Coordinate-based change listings
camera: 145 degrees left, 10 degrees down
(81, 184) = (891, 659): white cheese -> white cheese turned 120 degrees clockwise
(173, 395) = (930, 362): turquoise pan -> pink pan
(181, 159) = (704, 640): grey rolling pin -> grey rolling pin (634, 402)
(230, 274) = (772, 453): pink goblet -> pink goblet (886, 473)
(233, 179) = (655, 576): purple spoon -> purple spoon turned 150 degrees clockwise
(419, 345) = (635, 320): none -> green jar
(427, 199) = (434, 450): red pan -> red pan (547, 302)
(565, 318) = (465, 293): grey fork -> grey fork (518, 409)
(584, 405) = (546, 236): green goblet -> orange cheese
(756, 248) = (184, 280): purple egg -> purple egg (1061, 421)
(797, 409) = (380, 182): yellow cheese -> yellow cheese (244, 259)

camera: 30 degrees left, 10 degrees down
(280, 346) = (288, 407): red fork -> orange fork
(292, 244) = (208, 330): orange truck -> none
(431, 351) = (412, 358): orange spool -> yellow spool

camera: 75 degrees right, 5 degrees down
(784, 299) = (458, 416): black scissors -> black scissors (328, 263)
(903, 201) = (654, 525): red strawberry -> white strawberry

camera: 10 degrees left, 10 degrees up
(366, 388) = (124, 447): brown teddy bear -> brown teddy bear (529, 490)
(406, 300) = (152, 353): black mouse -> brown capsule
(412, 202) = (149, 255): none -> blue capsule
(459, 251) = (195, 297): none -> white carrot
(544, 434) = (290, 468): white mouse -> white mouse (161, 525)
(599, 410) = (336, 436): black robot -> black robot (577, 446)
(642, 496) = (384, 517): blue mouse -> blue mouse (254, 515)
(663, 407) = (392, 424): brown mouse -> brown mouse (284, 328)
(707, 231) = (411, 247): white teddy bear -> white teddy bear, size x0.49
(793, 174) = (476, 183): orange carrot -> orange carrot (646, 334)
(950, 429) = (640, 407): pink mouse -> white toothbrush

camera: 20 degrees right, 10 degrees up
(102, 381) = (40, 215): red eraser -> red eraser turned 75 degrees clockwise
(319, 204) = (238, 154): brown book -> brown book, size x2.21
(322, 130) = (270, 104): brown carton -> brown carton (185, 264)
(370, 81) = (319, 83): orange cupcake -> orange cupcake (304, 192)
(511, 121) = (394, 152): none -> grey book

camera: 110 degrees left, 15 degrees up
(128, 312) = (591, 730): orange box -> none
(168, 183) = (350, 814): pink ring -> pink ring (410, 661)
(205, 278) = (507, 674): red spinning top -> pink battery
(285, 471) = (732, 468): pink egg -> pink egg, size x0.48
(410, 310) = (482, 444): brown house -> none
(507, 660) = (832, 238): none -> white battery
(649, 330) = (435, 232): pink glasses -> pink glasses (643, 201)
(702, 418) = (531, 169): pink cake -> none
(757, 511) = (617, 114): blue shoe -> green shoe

■ **Activity**
The lines to return are those in the entries above that hold "mouse".

■ **Answer to this task**
(406, 300) = (152, 353): black mouse -> brown capsule
(544, 434) = (290, 468): white mouse -> white mouse (161, 525)
(642, 496) = (384, 517): blue mouse -> blue mouse (254, 515)
(663, 407) = (392, 424): brown mouse -> brown mouse (284, 328)
(950, 429) = (640, 407): pink mouse -> white toothbrush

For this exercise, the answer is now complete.